Multi-step shape changes:
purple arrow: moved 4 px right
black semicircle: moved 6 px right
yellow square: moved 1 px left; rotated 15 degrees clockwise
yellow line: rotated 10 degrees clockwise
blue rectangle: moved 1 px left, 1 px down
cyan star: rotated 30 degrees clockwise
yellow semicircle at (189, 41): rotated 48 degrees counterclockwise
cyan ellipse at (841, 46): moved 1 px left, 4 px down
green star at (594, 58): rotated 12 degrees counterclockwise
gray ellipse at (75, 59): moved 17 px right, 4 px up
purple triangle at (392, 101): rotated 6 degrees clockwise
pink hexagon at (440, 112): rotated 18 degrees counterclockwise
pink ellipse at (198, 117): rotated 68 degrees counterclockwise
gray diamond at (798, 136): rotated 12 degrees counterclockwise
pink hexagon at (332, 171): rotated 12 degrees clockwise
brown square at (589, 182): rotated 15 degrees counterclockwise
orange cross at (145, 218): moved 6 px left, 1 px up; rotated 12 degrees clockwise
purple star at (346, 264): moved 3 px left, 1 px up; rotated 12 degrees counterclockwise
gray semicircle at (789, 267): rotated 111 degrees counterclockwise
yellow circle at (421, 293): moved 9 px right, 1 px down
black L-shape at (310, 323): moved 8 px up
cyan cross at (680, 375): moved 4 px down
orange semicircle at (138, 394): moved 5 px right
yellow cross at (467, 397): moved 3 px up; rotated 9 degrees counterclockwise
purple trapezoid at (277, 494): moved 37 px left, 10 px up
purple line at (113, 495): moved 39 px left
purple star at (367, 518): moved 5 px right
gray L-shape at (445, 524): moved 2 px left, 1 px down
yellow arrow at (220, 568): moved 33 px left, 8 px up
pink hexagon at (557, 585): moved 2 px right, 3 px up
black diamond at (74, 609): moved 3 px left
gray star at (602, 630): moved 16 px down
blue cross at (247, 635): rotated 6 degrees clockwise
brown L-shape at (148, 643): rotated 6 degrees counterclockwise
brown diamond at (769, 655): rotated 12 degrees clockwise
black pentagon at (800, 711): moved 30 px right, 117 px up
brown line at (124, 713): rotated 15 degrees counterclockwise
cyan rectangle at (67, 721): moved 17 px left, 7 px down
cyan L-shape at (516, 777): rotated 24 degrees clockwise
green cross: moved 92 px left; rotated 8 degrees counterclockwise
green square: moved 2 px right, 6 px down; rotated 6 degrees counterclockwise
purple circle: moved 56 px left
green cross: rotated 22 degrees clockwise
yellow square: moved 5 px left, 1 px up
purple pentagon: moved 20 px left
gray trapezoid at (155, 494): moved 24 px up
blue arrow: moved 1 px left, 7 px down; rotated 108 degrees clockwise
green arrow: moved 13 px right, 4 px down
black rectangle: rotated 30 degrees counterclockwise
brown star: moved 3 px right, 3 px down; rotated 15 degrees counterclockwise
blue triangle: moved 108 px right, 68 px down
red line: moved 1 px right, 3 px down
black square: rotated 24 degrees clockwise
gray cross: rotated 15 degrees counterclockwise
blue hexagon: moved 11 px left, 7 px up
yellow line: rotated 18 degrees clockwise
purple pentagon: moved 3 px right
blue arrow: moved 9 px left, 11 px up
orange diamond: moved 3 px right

● **ACTION ITEM**: Your answer must be the lines above from the one containing "purple star at (346, 264): moved" to the one containing "orange semicircle at", both included, restated word for word.

● **ANSWER FOR THIS EXERCISE**:
purple star at (346, 264): moved 3 px left, 1 px up; rotated 12 degrees counterclockwise
gray semicircle at (789, 267): rotated 111 degrees counterclockwise
yellow circle at (421, 293): moved 9 px right, 1 px down
black L-shape at (310, 323): moved 8 px up
cyan cross at (680, 375): moved 4 px down
orange semicircle at (138, 394): moved 5 px right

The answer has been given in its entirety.